- **Request**
All the lines below should be set down exactly, with no picture carried into the copy.

- **Extracted data**

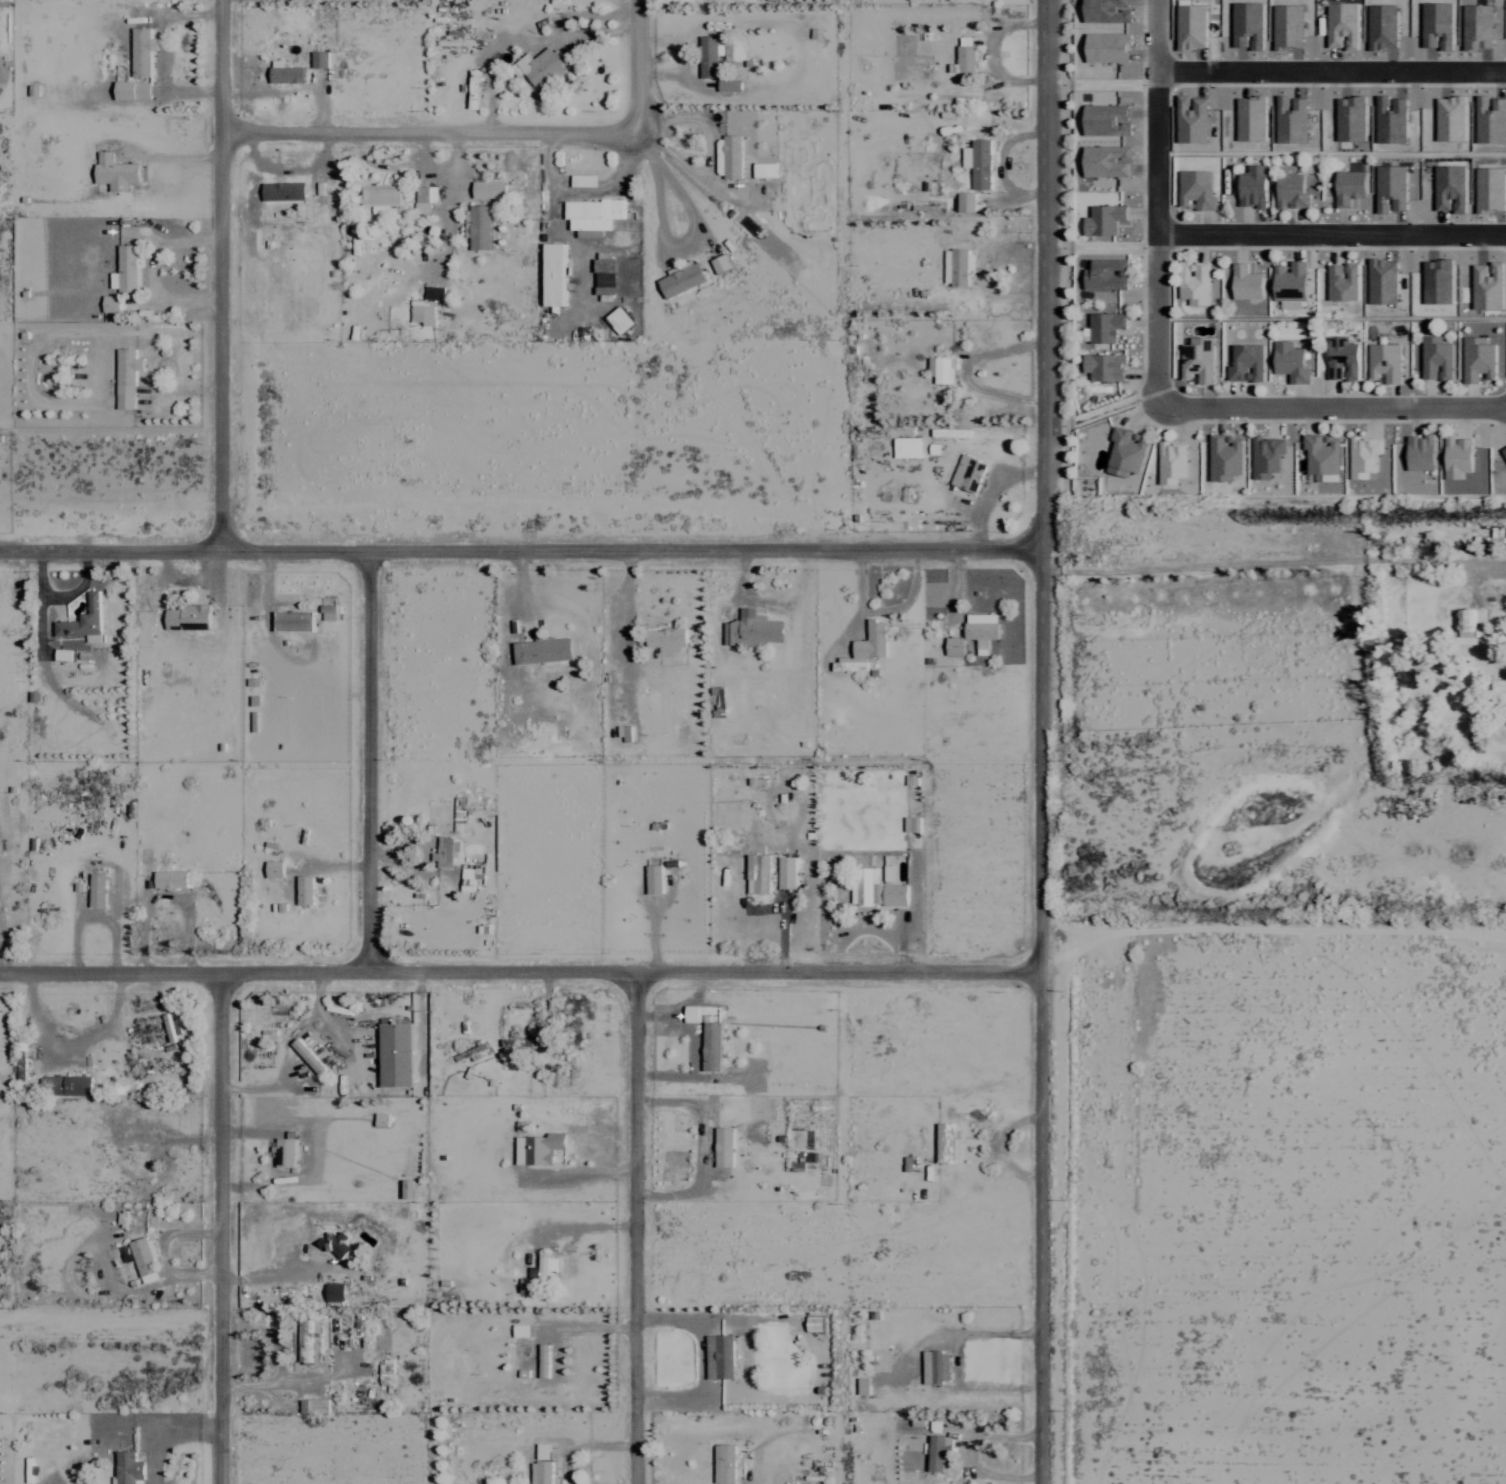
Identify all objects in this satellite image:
building: (5, 0)
building: (142, 50)
road: (646, 53)
building: (966, 53)
building: (710, 55)
building: (320, 58)
building: (542, 65)
road: (1332, 71)
building: (286, 72)
building: (730, 84)
building: (474, 88)
building: (133, 89)
road: (438, 135)
building: (733, 155)
building: (979, 162)
building: (765, 169)
building: (116, 171)
building: (584, 179)
building: (1254, 186)
building: (1350, 186)
building: (1197, 188)
building: (489, 189)
building: (284, 190)
building: (1292, 190)
building: (381, 197)
building: (424, 198)
building: (966, 201)
road: (1158, 204)
building: (592, 213)
building: (1105, 218)
building: (480, 226)
road: (1332, 237)
building: (721, 263)
building: (958, 266)
building: (127, 267)
building: (554, 273)
building: (1108, 273)
road: (222, 276)
building: (607, 278)
building: (682, 279)
building: (1291, 280)
building: (1343, 280)
building: (1195, 282)
building: (1247, 282)
building: (111, 303)
building: (423, 311)
building: (620, 320)
building: (1106, 326)
building: (1342, 358)
building: (1437, 358)
building: (1198, 359)
building: (1479, 359)
building: (1291, 361)
building: (1385, 362)
building: (1247, 363)
building: (1105, 366)
building: (941, 369)
building: (127, 377)
road: (1334, 410)
building: (905, 447)
building: (1127, 451)
building: (1504, 451)
building: (1421, 452)
building: (1267, 455)
building: (1364, 455)
building: (1323, 456)
building: (1458, 456)
building: (1225, 457)
building: (1172, 462)
building: (969, 472)
road: (520, 553)
building: (328, 612)
building: (189, 617)
building: (295, 620)
building: (1466, 620)
building: (84, 621)
building: (752, 629)
building: (982, 629)
building: (666, 638)
building: (955, 646)
building: (866, 647)
building: (543, 650)
building: (64, 654)
building: (624, 732)
road: (1039, 741)
road: (375, 762)
building: (912, 824)
building: (448, 851)
building: (274, 869)
building: (786, 872)
building: (759, 873)
building: (171, 879)
building: (467, 879)
building: (654, 879)
building: (97, 889)
building: (305, 889)
building: (876, 889)
road: (518, 972)
building: (691, 1013)
building: (168, 1027)
building: (712, 1046)
building: (396, 1054)
building: (308, 1056)
building: (67, 1085)
building: (946, 1142)
building: (724, 1146)
building: (539, 1148)
building: (286, 1150)
building: (409, 1189)
road: (636, 1227)
road: (217, 1228)
building: (145, 1259)
building: (540, 1274)
building: (335, 1291)
building: (816, 1323)
building: (521, 1331)
building: (312, 1340)
building: (720, 1356)
building: (543, 1360)
building: (936, 1367)
building: (388, 1373)
building: (520, 1375)
building: (863, 1386)
building: (314, 1405)
building: (544, 1451)
building: (940, 1452)
building: (725, 1464)
building: (129, 1468)
building: (542, 1472)
building: (819, 1483)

- **Result**
Identify all objects in this satellite image:
building: (5, 0)
building: (142, 50)
road: (646, 53)
building: (966, 53)
building: (710, 55)
building: (320, 58)
building: (542, 65)
road: (1332, 71)
building: (286, 72)
building: (730, 84)
building: (474, 88)
building: (133, 89)
road: (438, 135)
building: (733, 155)
building: (979, 162)
building: (765, 169)
building: (116, 171)
building: (584, 179)
building: (1254, 186)
building: (1350, 186)
building: (1197, 188)
building: (489, 189)
building: (284, 190)
building: (1292, 190)
building: (381, 197)
building: (424, 198)
building: (966, 201)
road: (1158, 204)
building: (592, 213)
building: (1105, 218)
building: (480, 226)
road: (1332, 237)
building: (721, 263)
building: (958, 266)
building: (127, 267)
building: (554, 273)
building: (1108, 273)
road: (222, 276)
building: (607, 278)
building: (682, 279)
building: (1291, 280)
building: (1343, 280)
building: (1195, 282)
building: (1247, 282)
building: (111, 303)
building: (423, 311)
building: (620, 320)
building: (1106, 326)
building: (1342, 358)
building: (1437, 358)
building: (1198, 359)
building: (1479, 359)
building: (1291, 361)
building: (1385, 362)
building: (1247, 363)
building: (1105, 366)
building: (941, 369)
building: (127, 377)
road: (1334, 410)
building: (905, 447)
building: (1127, 451)
building: (1504, 451)
building: (1421, 452)
building: (1267, 455)
building: (1364, 455)
building: (1323, 456)
building: (1458, 456)
building: (1225, 457)
building: (1172, 462)
building: (969, 472)
road: (520, 553)
building: (328, 612)
building: (189, 617)
building: (295, 620)
building: (1466, 620)
building: (84, 621)
building: (752, 629)
building: (982, 629)
building: (666, 638)
building: (955, 646)
building: (866, 647)
building: (543, 650)
building: (64, 654)
building: (624, 732)
road: (1039, 741)
road: (375, 762)
building: (912, 824)
building: (448, 851)
building: (274, 869)
building: (786, 872)
building: (759, 873)
building: (171, 879)
building: (467, 879)
building: (654, 879)
building: (97, 889)
building: (305, 889)
building: (876, 889)
road: (518, 972)
building: (691, 1013)
building: (168, 1027)
building: (712, 1046)
building: (396, 1054)
building: (308, 1056)
building: (67, 1085)
building: (946, 1142)
building: (724, 1146)
building: (539, 1148)
building: (286, 1150)
building: (409, 1189)
road: (636, 1227)
road: (217, 1228)
building: (145, 1259)
building: (540, 1274)
building: (335, 1291)
building: (816, 1323)
building: (521, 1331)
building: (312, 1340)
building: (720, 1356)
building: (543, 1360)
building: (936, 1367)
building: (388, 1373)
building: (520, 1375)
building: (863, 1386)
building: (314, 1405)
building: (544, 1451)
building: (940, 1452)
building: (725, 1464)
building: (129, 1468)
building: (542, 1472)
building: (819, 1483)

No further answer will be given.